Task description: From the listing below, set down exactly each line beginning with the one containing "J4 pin 2: GND -> RESET" and ending with the last.

◇ ◇ ◇ ◇ ◇ ◇ ◇

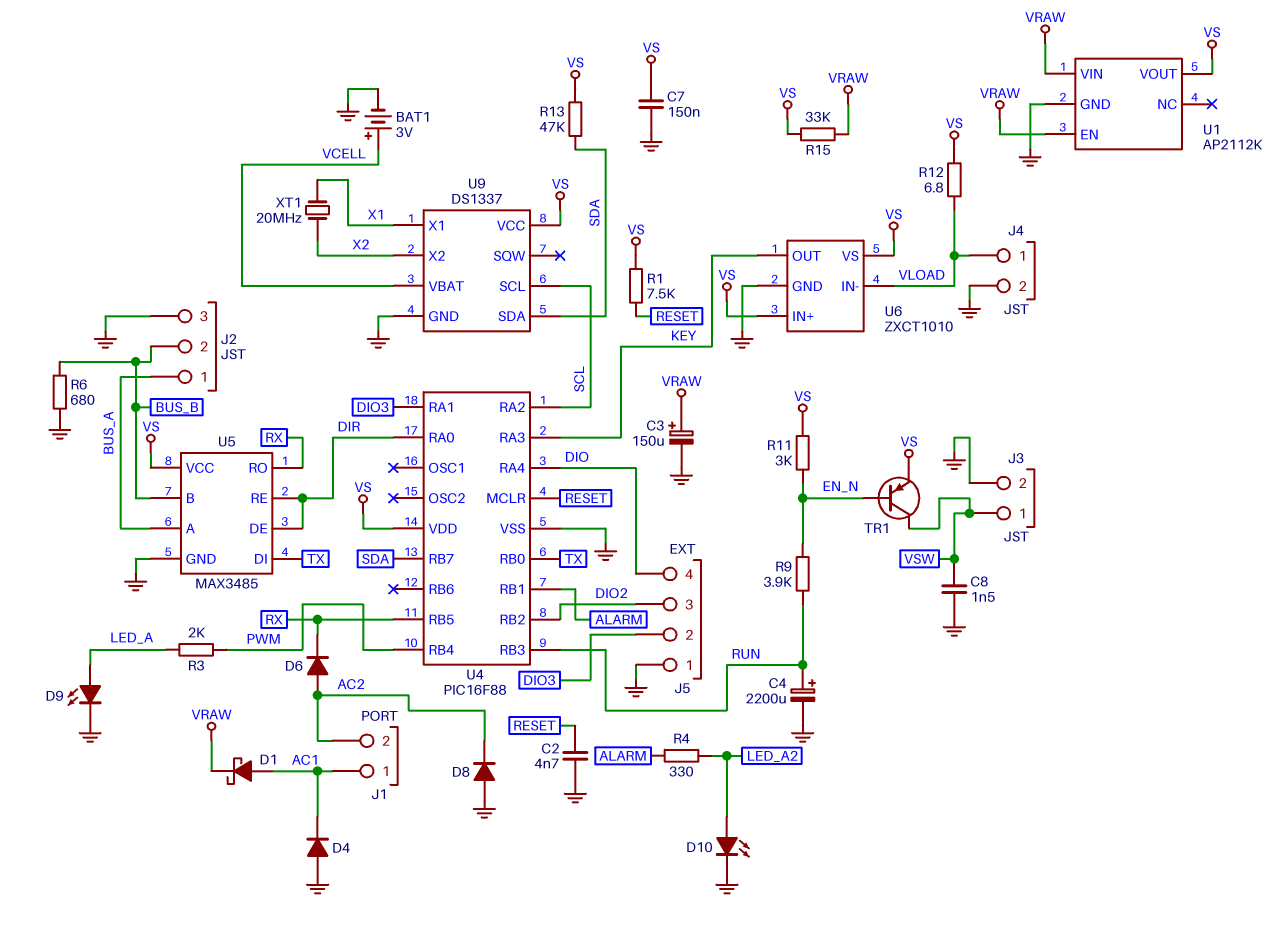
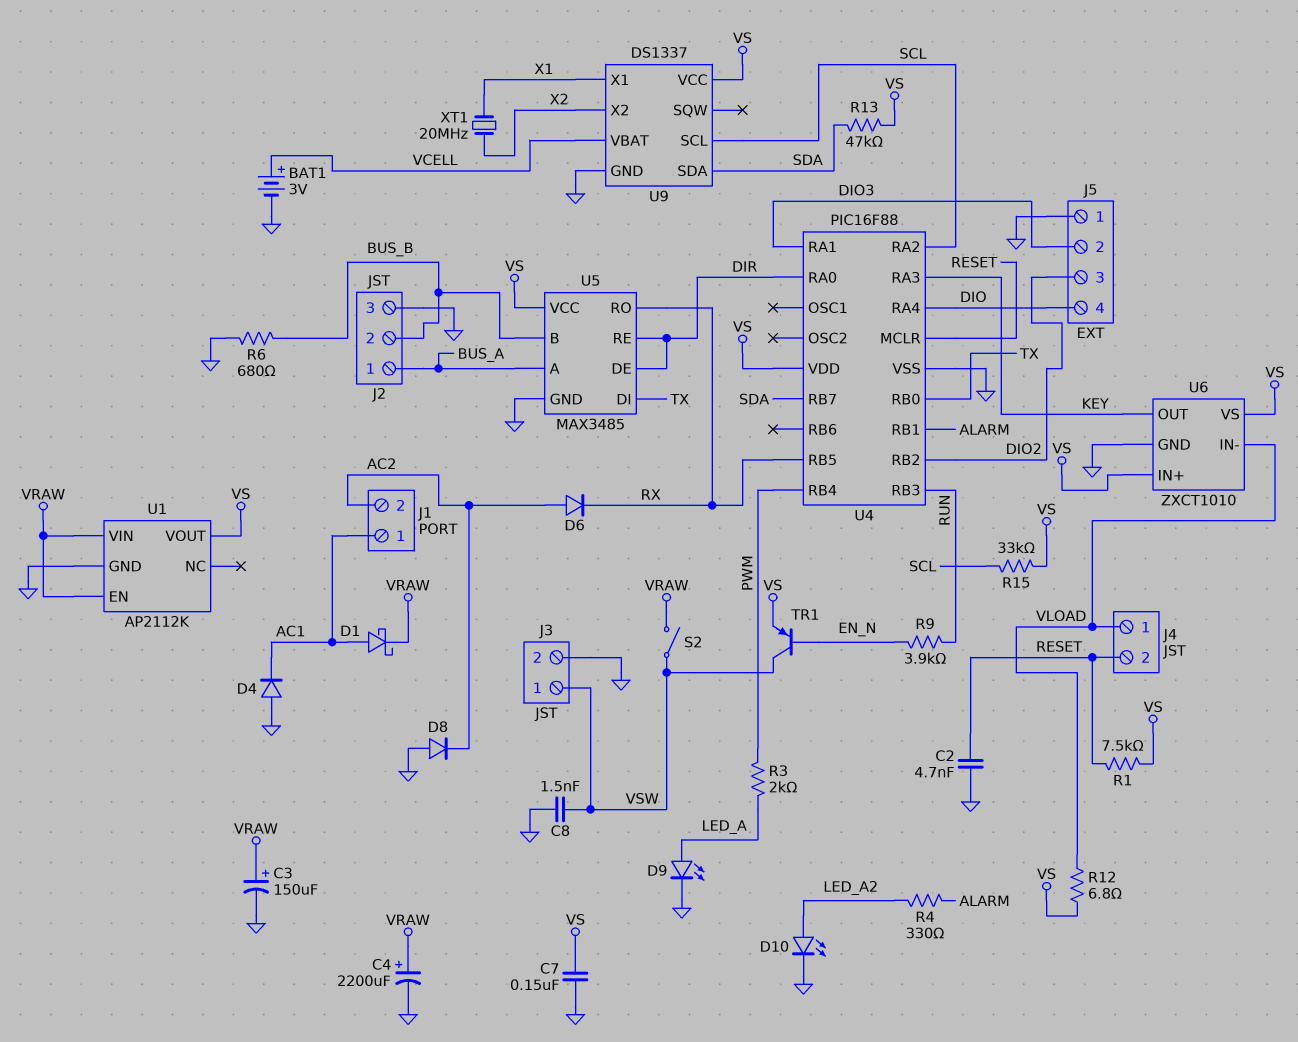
C4: 2200uF (plus RUN, minus GND) -> 2200uF (plus VRAW, minus GND)
J4 pin 2: GND -> RESET
R11: 3k (EN_N, VS) -> none
R15: 33k (VRAW, VS) -> 33k (SCL, VS)
S2: none -> switch (VRAW, VSW)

◇ ◇ ◇ ◇ ◇ ◇ ◇

Expected output:
J4 pin 2: GND -> RESET
R11: 3k (EN_N, VS) -> none
R15: 33k (VRAW, VS) -> 33k (SCL, VS)
S2: none -> switch (VRAW, VSW)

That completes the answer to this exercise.